WORK REQUEST: Copy the data below word for word, but leave out the pictures.

**** DATA PROVIDED ****

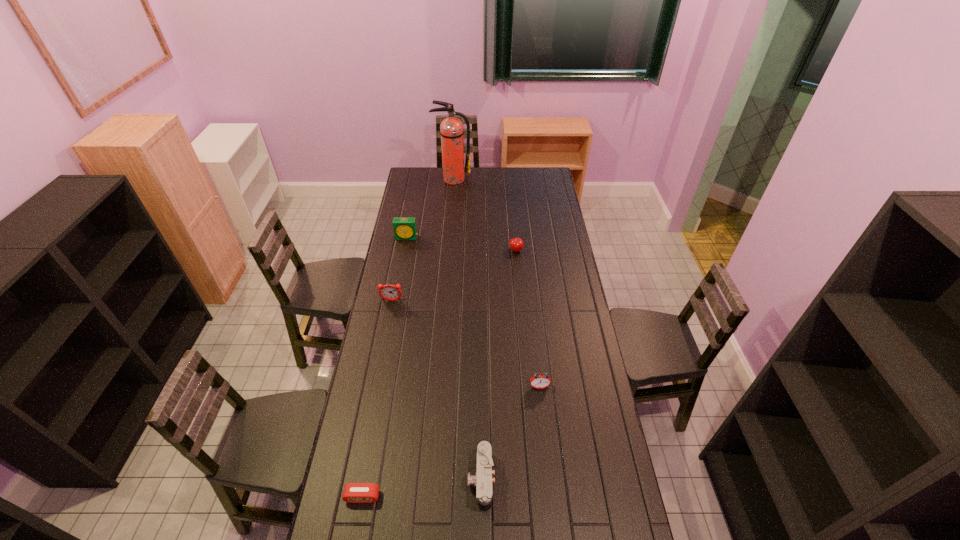
Image resolution: width=960 pixels, height=540 pixels. Find the location of `vacant region located at the nozzle of the farthest object`. vacant region located at the nozzle of the farthest object is located at coordinates (449, 224).

Image resolution: width=960 pixels, height=540 pixels. In order to click on vacant space positioned 0.170m on the front-facing side of the second farthest object in this screenshot , I will do `click(402, 261)`.

The height and width of the screenshot is (540, 960). I want to click on vacant area located 0.400m on the front-facing side of the second farthest alarm clock, so click(377, 377).

At what (x,y) coordinates should I click in order to perform the action: click on blank space located 0.400m on the clock face of the rightmost alarm clock. Please return your answer as a coordinate pair (x, y). Image resolution: width=960 pixels, height=540 pixels. Looking at the image, I should click on (552, 500).

Where is `vacant space positioned 0.340m on the left of the third farthest object`? The height and width of the screenshot is (540, 960). vacant space positioned 0.340m on the left of the third farthest object is located at coordinates (443, 251).

Identify the location of free space located 0.050m on the lens of the camera. The height and width of the screenshot is (540, 960). (453, 481).

The height and width of the screenshot is (540, 960). Find the location of `free space located 0.090m on the lens of the camera`. free space located 0.090m on the lens of the camera is located at coordinates (441, 481).

The image size is (960, 540). Find the location of `blank area located 0.350m on the lens of the camera`. blank area located 0.350m on the lens of the camera is located at coordinates (362, 481).

What are the coordinates of `free location located on the front-facing side of the shortest alarm clock` in the screenshot? It's located at (355, 535).

Where is `object at the far edge`? object at the far edge is located at coordinates (451, 129).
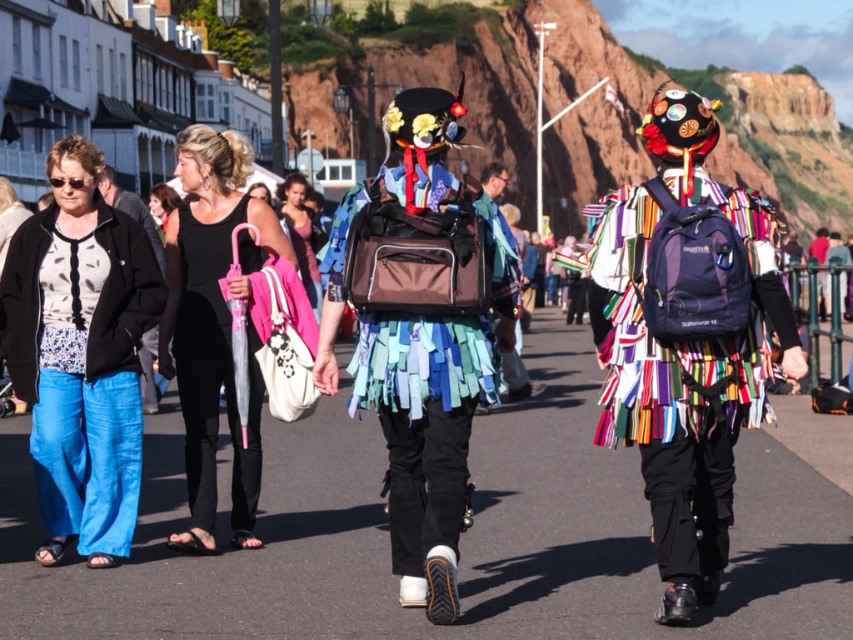
You are a photographer trying to capture both the multicolored fabric backpack at center and the black fabric dress at center in a single shot. Which object should you focus on first to ensure both are in frame?

You should focus on the multicolored fabric backpack at center first because it is in front of the black fabric dress at center, so adjusting the camera to include the backpack will naturally include the dress behind it.

You are a photographer trying to capture the vibrant costumes in the scene. You notice the denim pants at left and the textured fabric skirt at center. Which of these two items would likely be easier to fit into a tight frame without cropping, and why?

The denim pants at left occupies less space than the textured fabric skirt at center, so it would be easier to fit into a tight frame without cropping.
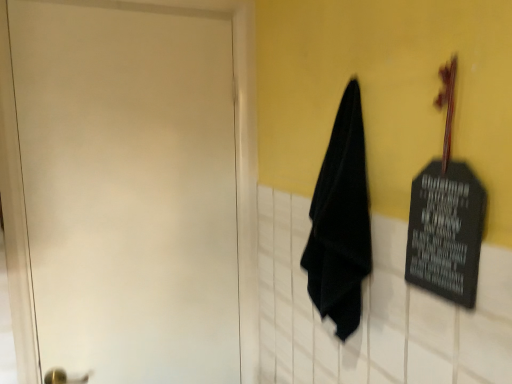
Question: Is point (29, 100) closer or farther from the camera than point (339, 132)?

Choices:
 (A) farther
 (B) closer

Answer: (A)

Question: Is white matte door at left inside the boundaries of black matte towel at center, or outside?

Choices:
 (A) outside
 (B) inside

Answer: (A)

Question: Considering the positions of white matte door at left and black matte towel at center in the image, is white matte door at left wider or thinner than black matte towel at center?

Choices:
 (A) wide
 (B) thin

Answer: (B)

Question: Is black matte towel at center to the left or to the right of white matte door at left in the image?

Choices:
 (A) left
 (B) right

Answer: (B)

Question: Is black matte towel at center inside or outside of white matte door at left?

Choices:
 (A) outside
 (B) inside

Answer: (A)

Question: In terms of width, does black matte towel at center look wider or thinner when compared to white matte door at left?

Choices:
 (A) thin
 (B) wide

Answer: (B)

Question: Looking at the image, does black matte towel at center seem bigger or smaller compared to white matte door at left?

Choices:
 (A) big
 (B) small

Answer: (B)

****

RESPONSE TO THIS TASK:
Image resolution: width=960 pixels, height=540 pixels. Find the location of `vacant region located at the nozzle of the farthest object`. vacant region located at the nozzle of the farthest object is located at coordinates (449, 224).

Image resolution: width=960 pixels, height=540 pixels. In order to click on vacant space positioned 0.170m on the front-facing side of the second farthest object in this screenshot , I will do `click(402, 261)`.

The height and width of the screenshot is (540, 960). I want to click on vacant area located 0.400m on the front-facing side of the second farthest alarm clock, so click(377, 377).

At what (x,y) coordinates should I click in order to perform the action: click on blank space located 0.400m on the clock face of the rightmost alarm clock. Please return your answer as a coordinate pair (x, y). Image resolution: width=960 pixels, height=540 pixels. Looking at the image, I should click on (552, 500).

Where is `vacant space positioned 0.340m on the left of the third farthest object`? The height and width of the screenshot is (540, 960). vacant space positioned 0.340m on the left of the third farthest object is located at coordinates (443, 251).

Identify the location of free space located 0.050m on the lens of the camera. The height and width of the screenshot is (540, 960). (453, 481).

The height and width of the screenshot is (540, 960). Find the location of `free space located 0.090m on the lens of the camera`. free space located 0.090m on the lens of the camera is located at coordinates (441, 481).

The image size is (960, 540). Find the location of `blank area located 0.350m on the lens of the camera`. blank area located 0.350m on the lens of the camera is located at coordinates (362, 481).

What are the coordinates of `free location located on the front-facing side of the shortest alarm clock` in the screenshot? It's located at (355, 535).

Where is `object at the far edge`? object at the far edge is located at coordinates (451, 129).
You are a photographer trying to capture both the multicolored fabric backpack at center and the black fabric dress at center in a single shot. Which object should you focus on first to ensure both are in frame?

You should focus on the multicolored fabric backpack at center first because it is in front of the black fabric dress at center, so adjusting the camera to include the backpack will naturally include the dress behind it.

You are a photographer trying to capture the vibrant costumes in the scene. You notice the denim pants at left and the textured fabric skirt at center. Which of these two items would likely be easier to fit into a tight frame without cropping, and why?

The denim pants at left occupies less space than the textured fabric skirt at center, so it would be easier to fit into a tight frame without cropping.
Question: Is point (29, 100) closer or farther from the camera than point (339, 132)?

Choices:
 (A) farther
 (B) closer

Answer: (A)

Question: Is white matte door at left inside the boundaries of black matte towel at center, or outside?

Choices:
 (A) outside
 (B) inside

Answer: (A)

Question: Considering the positions of white matte door at left and black matte towel at center in the image, is white matte door at left wider or thinner than black matte towel at center?

Choices:
 (A) wide
 (B) thin

Answer: (B)

Question: Is black matte towel at center to the left or to the right of white matte door at left in the image?

Choices:
 (A) left
 (B) right

Answer: (B)

Question: Is black matte towel at center inside or outside of white matte door at left?

Choices:
 (A) outside
 (B) inside

Answer: (A)

Question: In terms of width, does black matte towel at center look wider or thinner when compared to white matte door at left?

Choices:
 (A) thin
 (B) wide

Answer: (B)

Question: Looking at the image, does black matte towel at center seem bigger or smaller compared to white matte door at left?

Choices:
 (A) big
 (B) small

Answer: (B)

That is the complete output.